**MATERIAL FOR THE TASK**.
####

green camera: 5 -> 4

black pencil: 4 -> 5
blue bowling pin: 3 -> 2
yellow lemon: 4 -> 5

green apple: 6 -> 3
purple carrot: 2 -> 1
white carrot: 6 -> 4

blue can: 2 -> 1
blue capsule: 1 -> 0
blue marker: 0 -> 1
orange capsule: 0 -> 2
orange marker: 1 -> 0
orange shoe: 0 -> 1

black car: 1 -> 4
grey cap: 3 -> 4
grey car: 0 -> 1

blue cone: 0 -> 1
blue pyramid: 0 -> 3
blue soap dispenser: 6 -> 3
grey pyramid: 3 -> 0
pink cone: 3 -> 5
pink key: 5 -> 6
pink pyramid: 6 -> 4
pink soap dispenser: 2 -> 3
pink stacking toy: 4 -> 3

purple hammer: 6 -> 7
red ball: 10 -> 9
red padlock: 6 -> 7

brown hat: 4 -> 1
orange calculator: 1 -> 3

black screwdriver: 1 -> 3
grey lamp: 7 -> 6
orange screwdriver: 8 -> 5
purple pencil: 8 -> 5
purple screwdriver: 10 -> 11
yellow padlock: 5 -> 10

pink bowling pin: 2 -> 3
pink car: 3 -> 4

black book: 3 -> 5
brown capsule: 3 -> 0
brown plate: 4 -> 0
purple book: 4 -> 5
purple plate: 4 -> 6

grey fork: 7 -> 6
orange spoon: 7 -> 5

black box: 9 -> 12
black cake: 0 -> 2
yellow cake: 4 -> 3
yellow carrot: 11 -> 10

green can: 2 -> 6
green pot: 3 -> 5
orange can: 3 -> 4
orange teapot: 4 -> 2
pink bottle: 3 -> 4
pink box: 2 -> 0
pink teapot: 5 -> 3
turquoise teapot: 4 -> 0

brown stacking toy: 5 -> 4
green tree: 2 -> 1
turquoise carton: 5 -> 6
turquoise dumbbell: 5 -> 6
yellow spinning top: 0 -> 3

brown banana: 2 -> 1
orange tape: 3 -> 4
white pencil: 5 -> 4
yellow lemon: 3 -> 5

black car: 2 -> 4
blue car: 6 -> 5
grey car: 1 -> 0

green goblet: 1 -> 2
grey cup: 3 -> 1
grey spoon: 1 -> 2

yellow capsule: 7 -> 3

####

Give the lines from the one containing "yellow padlock: 5 -> 10" through the end of the entries again, exactly as written and with no other lines.

**FINAL ANSWER**.
yellow padlock: 5 -> 10

pink bowling pin: 2 -> 3
pink car: 3 -> 4

black book: 3 -> 5
brown capsule: 3 -> 0
brown plate: 4 -> 0
purple book: 4 -> 5
purple plate: 4 -> 6

grey fork: 7 -> 6
orange spoon: 7 -> 5

black box: 9 -> 12
black cake: 0 -> 2
yellow cake: 4 -> 3
yellow carrot: 11 -> 10

green can: 2 -> 6
green pot: 3 -> 5
orange can: 3 -> 4
orange teapot: 4 -> 2
pink bottle: 3 -> 4
pink box: 2 -> 0
pink teapot: 5 -> 3
turquoise teapot: 4 -> 0

brown stacking toy: 5 -> 4
green tree: 2 -> 1
turquoise carton: 5 -> 6
turquoise dumbbell: 5 -> 6
yellow spinning top: 0 -> 3

brown banana: 2 -> 1
orange tape: 3 -> 4
white pencil: 5 -> 4
yellow lemon: 3 -> 5

black car: 2 -> 4
blue car: 6 -> 5
grey car: 1 -> 0

green goblet: 1 -> 2
grey cup: 3 -> 1
grey spoon: 1 -> 2

yellow capsule: 7 -> 3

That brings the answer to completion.